*TASK DESCRIPTION*. Output the entries exactly as they appear. Pictures should not be included.

*DATASET ENTRIES*.
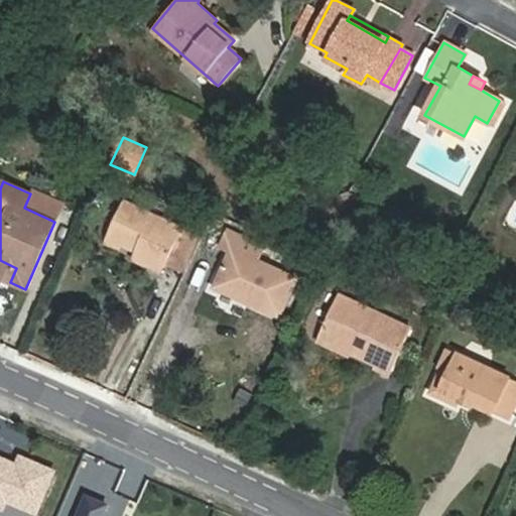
[(137,252),(165,265),(183,228),(123,200),(106,237),(122,244),(137,252)]
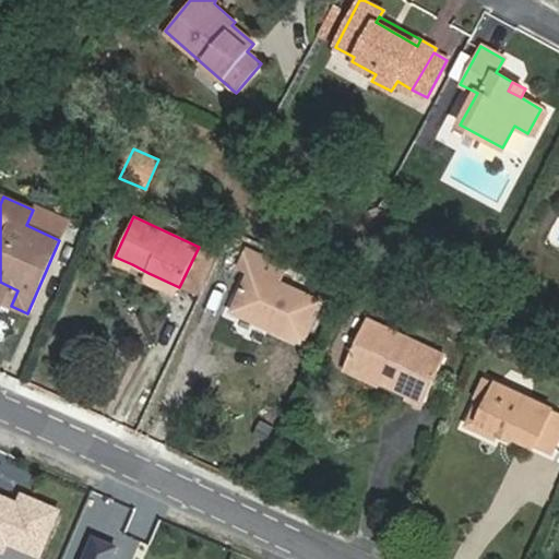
[(218,256),(199,247),(179,287),(200,297),(218,256)]
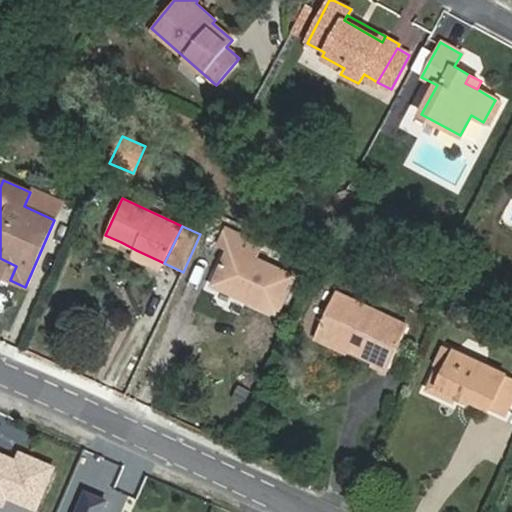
[(249,294),(245,302),(276,316),(294,275),(255,258),(261,244),(226,228),(219,244),(228,248),(214,279),(249,294)]
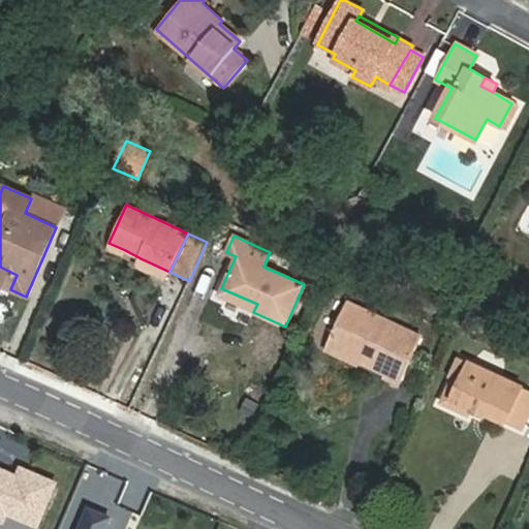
[(121,258),(125,250),(109,243),(104,250),(121,258)]
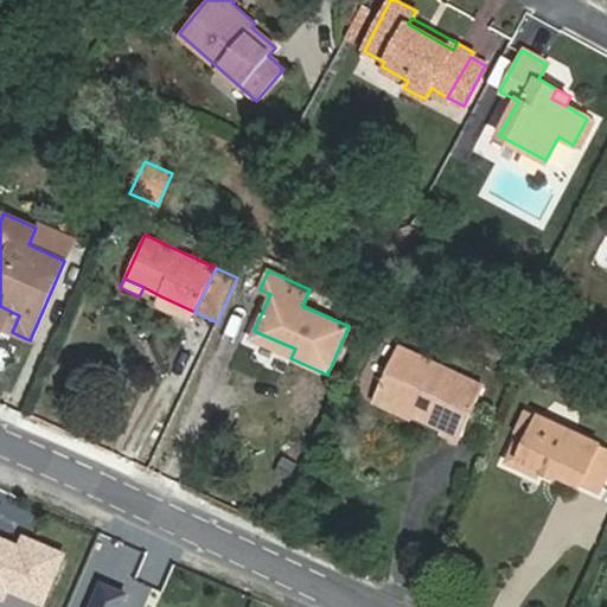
[(190,321),(195,312),(161,296),(157,306),(190,321)]
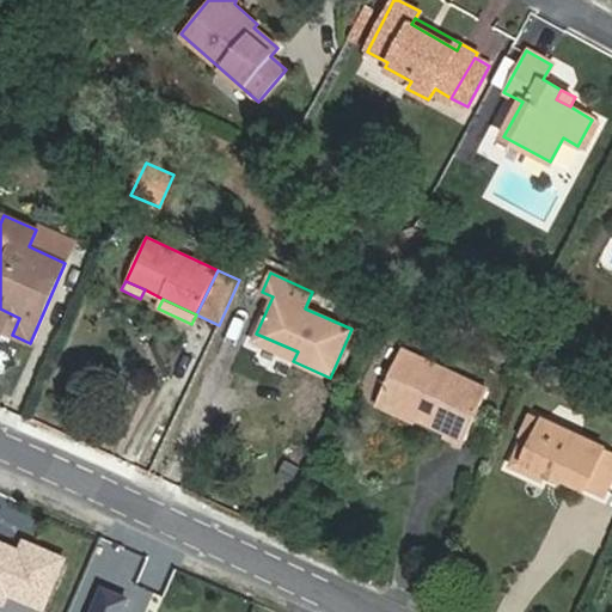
[(19,318),(0,308),(0,329),(12,335),(19,318)]
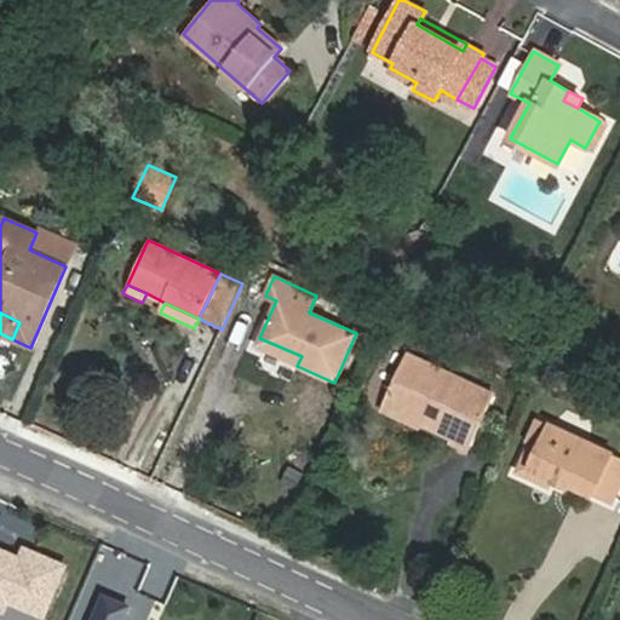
[(256,346),(297,366),(302,356),(259,338),(256,346)]
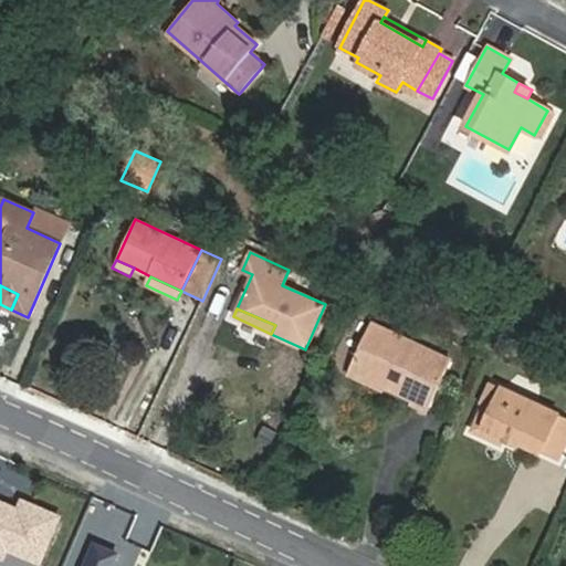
[(413,400),(429,407),(451,360),(373,324),(350,370),(384,386),(413,400)]
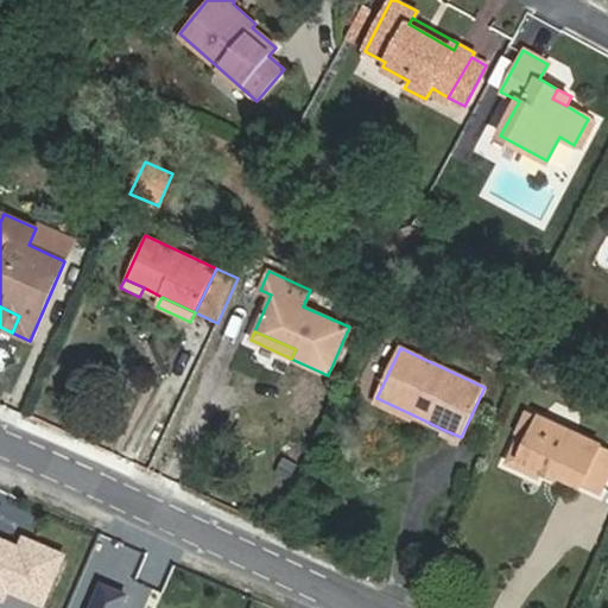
[(410,420),(412,415),(377,398),(374,404),(410,420)]
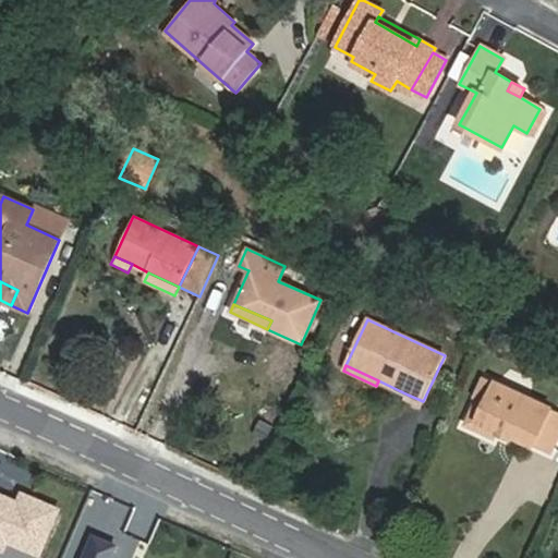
[(477,421),(498,431),(550,456),(557,438),(557,412),(484,378),(474,400),(485,405),(477,421)]
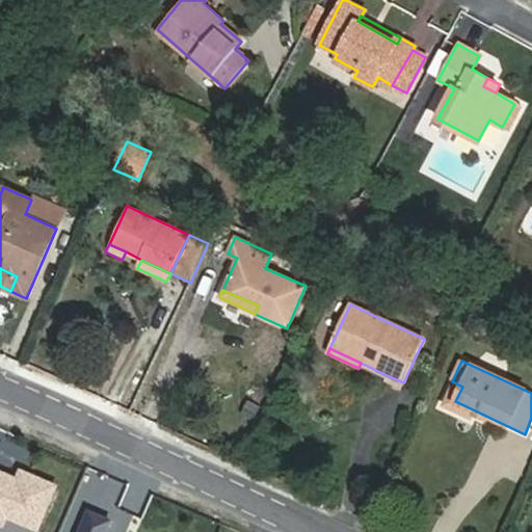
[(401,388),(403,382),(389,376),(386,381),(401,388)]
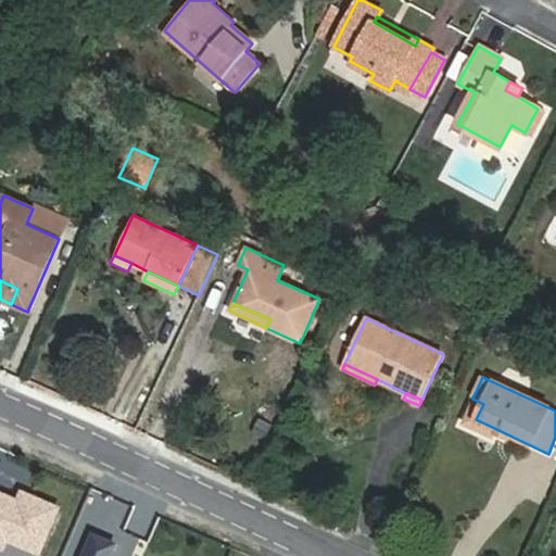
[(492,438),(496,429),(476,419),(483,404),(472,399),(462,422),(492,438)]
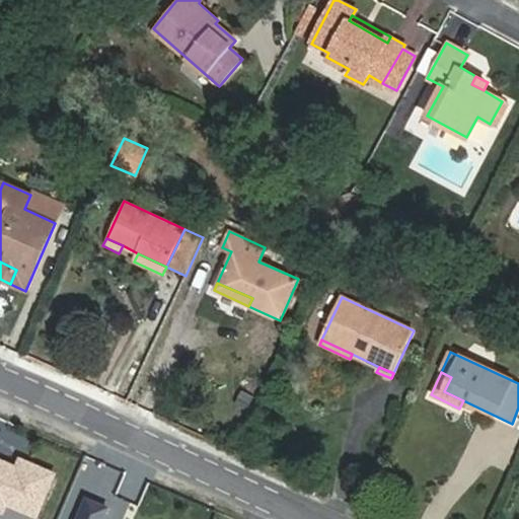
[(0,511),(3,513),(6,504),(36,517),(55,475),(21,461),(18,469),(0,461),(0,511)]
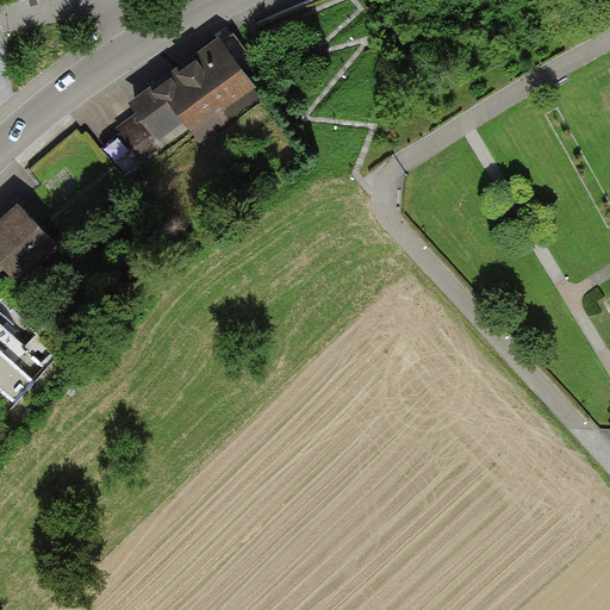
[(218,38),(129,107),(135,114),(144,128),(147,126),(159,142),(182,124),(199,145),(261,98),(254,88),(256,87),(218,38)]
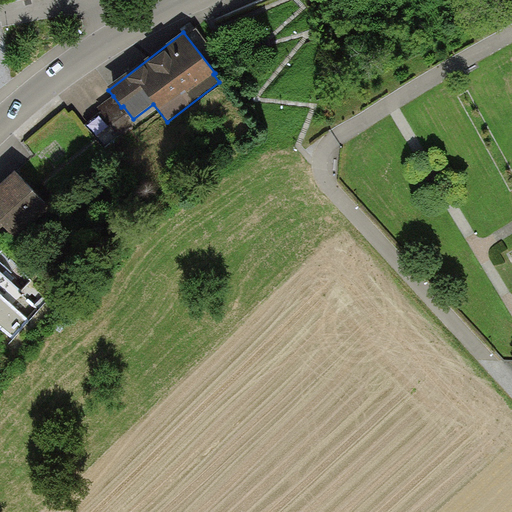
[(98,108),(119,136),(136,123),(133,119),(123,106),(121,107),(113,96),(98,108)]
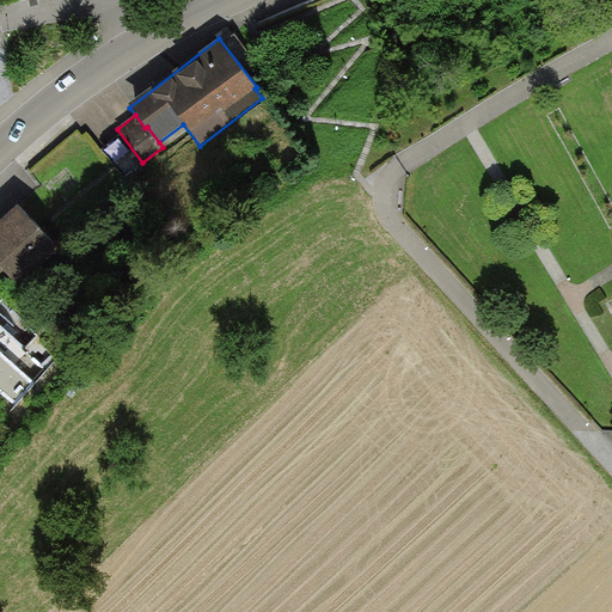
[(81,128),(30,171),(61,208),(112,165),(81,128)]
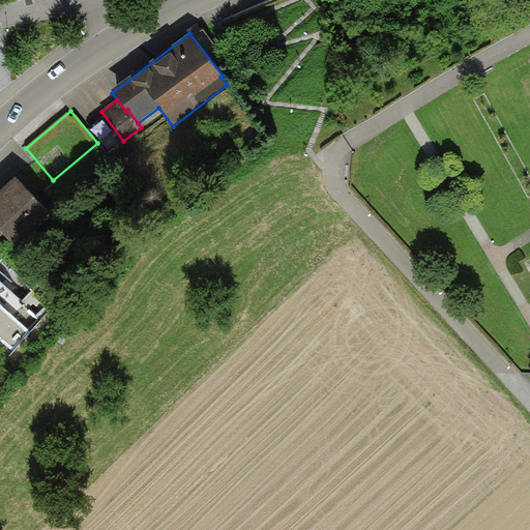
[(49,215),(15,180),(0,194),(0,234),(12,248),(49,215)]
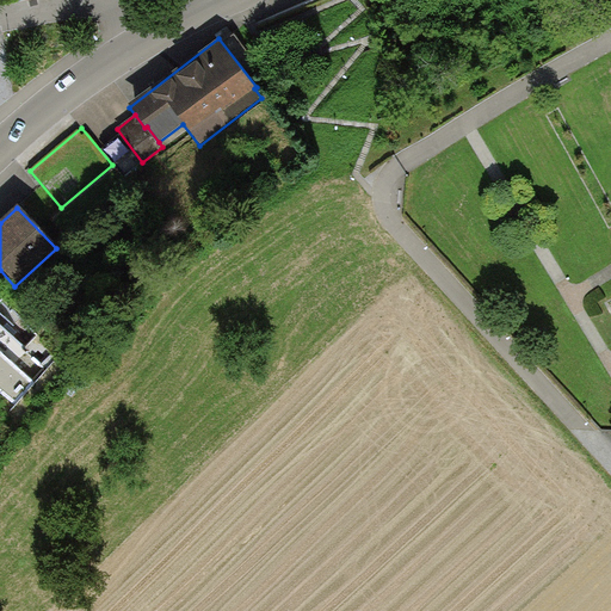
[(0,392),(12,402),(56,353),(36,335),(24,347),(0,322),(0,392)]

*SOLUTION BELOW*.
[(137,252),(165,265),(183,228),(123,200),(106,237),(122,244),(137,252)]
[(218,256),(199,247),(179,287),(200,297),(218,256)]
[(249,294),(245,302),(276,316),(294,275),(255,258),(261,244),(226,228),(219,244),(228,248),(214,279),(249,294)]
[(121,258),(125,250),(109,243),(104,250),(121,258)]
[(190,321),(195,312),(161,296),(157,306),(190,321)]
[(19,318),(0,308),(0,329),(12,335),(19,318)]
[(256,346),(297,366),(302,356),(259,338),(256,346)]
[(413,400),(429,407),(451,360),(373,324),(350,370),(384,386),(413,400)]
[(410,420),(412,415),(377,398),(374,404),(410,420)]
[(477,421),(498,431),(550,456),(557,438),(557,412),(484,378),(474,400),(485,405),(477,421)]
[(401,388),(403,382),(389,376),(386,381),(401,388)]
[(492,438),(496,429),(476,419),(483,404),(472,399),(462,422),(492,438)]
[(0,511),(3,513),(6,504),(36,517),(55,475),(21,461),(18,469),(0,461),(0,511)]
[(218,38),(129,107),(135,114),(144,128),(147,126),(159,142),(182,124),(199,145),(261,98),(254,88),(256,87),(218,38)]
[(98,108),(119,136),(136,123),(133,119),(123,106),(121,107),(113,96),(98,108)]
[(81,128),(30,171),(61,208),(112,165),(81,128)]
[(49,215),(15,180),(0,194),(0,234),(12,248),(49,215)]
[(0,392),(12,402),(56,353),(36,335),(24,347),(0,322),(0,392)]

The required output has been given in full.